Extracted data entries:
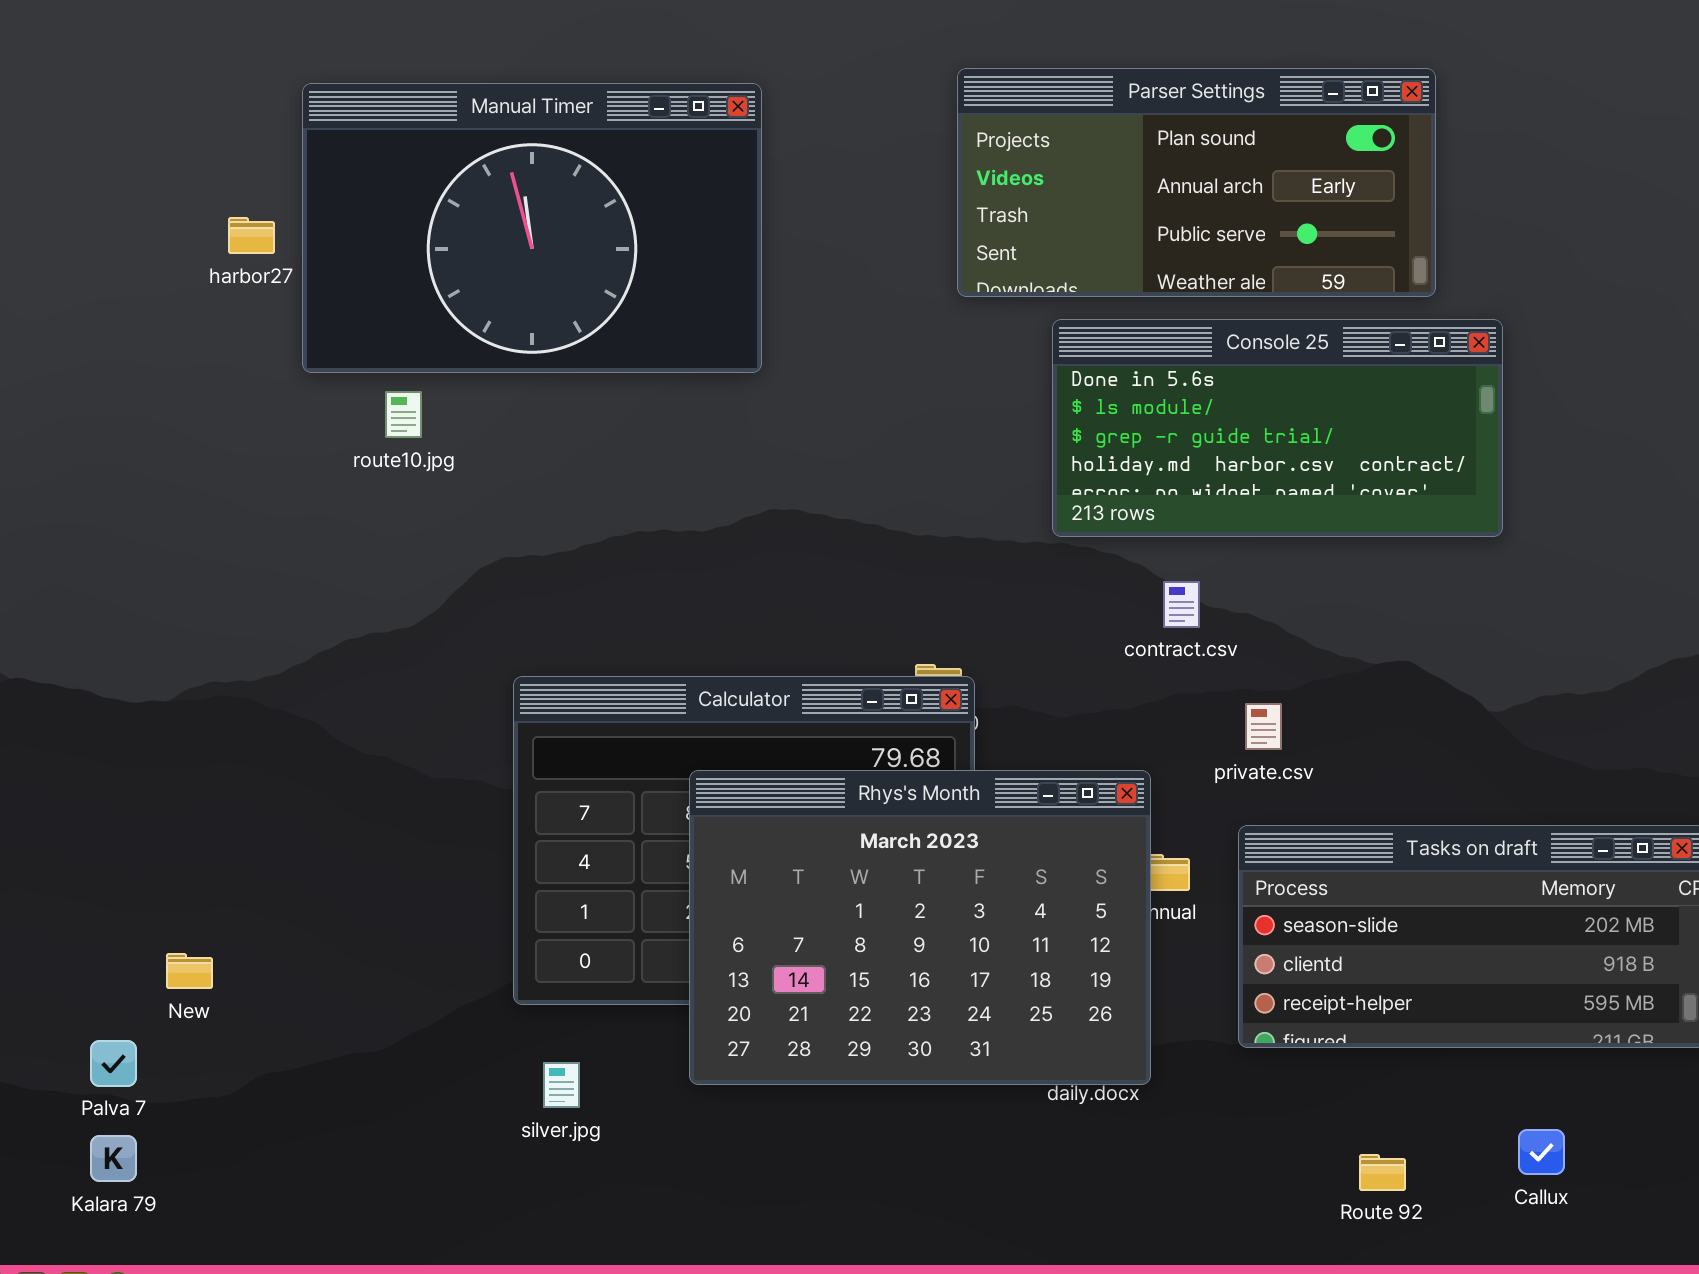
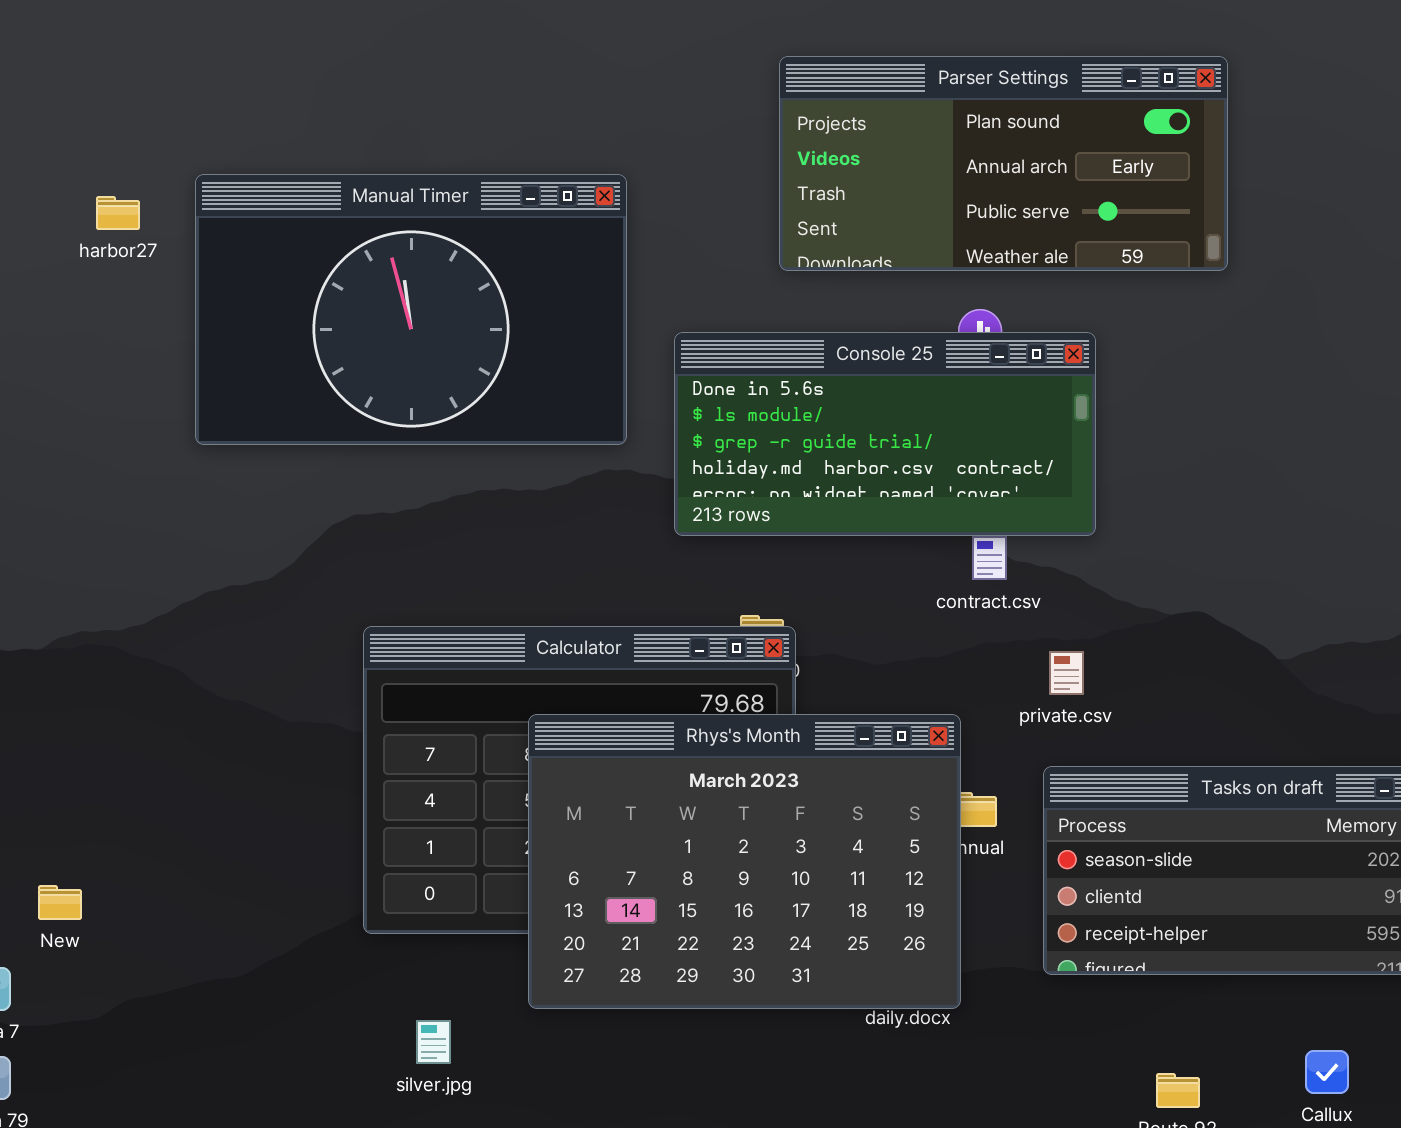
Manual Timer: [302,83,762,373] -> [195,174,627,445], moved
Console 25: [1052,319,1503,537] -> [674,332,1096,536], moved
silver.jpg: [543,1062,580,1108] -> [416,1020,451,1064], moved

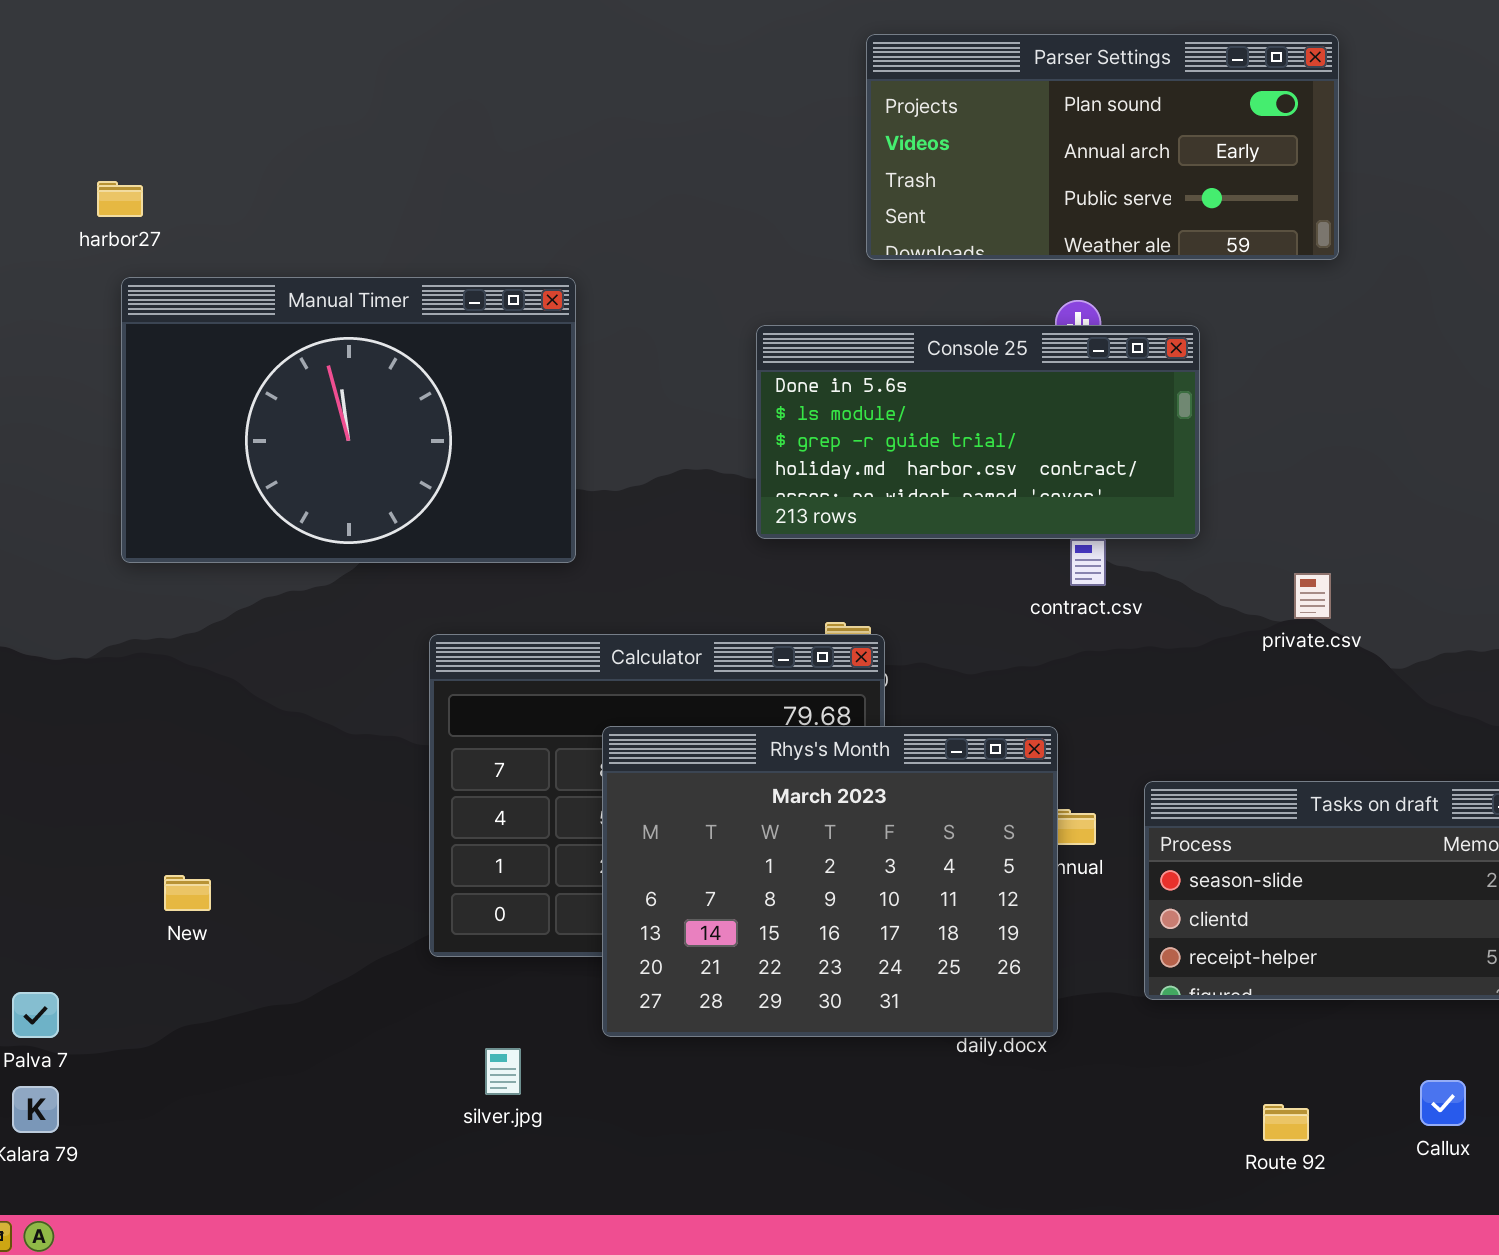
Manual Timer: [195,174,627,445] -> [121,277,576,563], moved
harbor27: [96,196,140,230] -> [97,181,143,217], moved
private.csv: [1049,651,1084,695] -> [1294,573,1331,619], moved
New: [38,885,82,920] -> [164,875,211,911], moved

WORK ITEM
In the entries above, how many lines hold the word "Manual"? Answer with the number only.

TASK ANSWER
2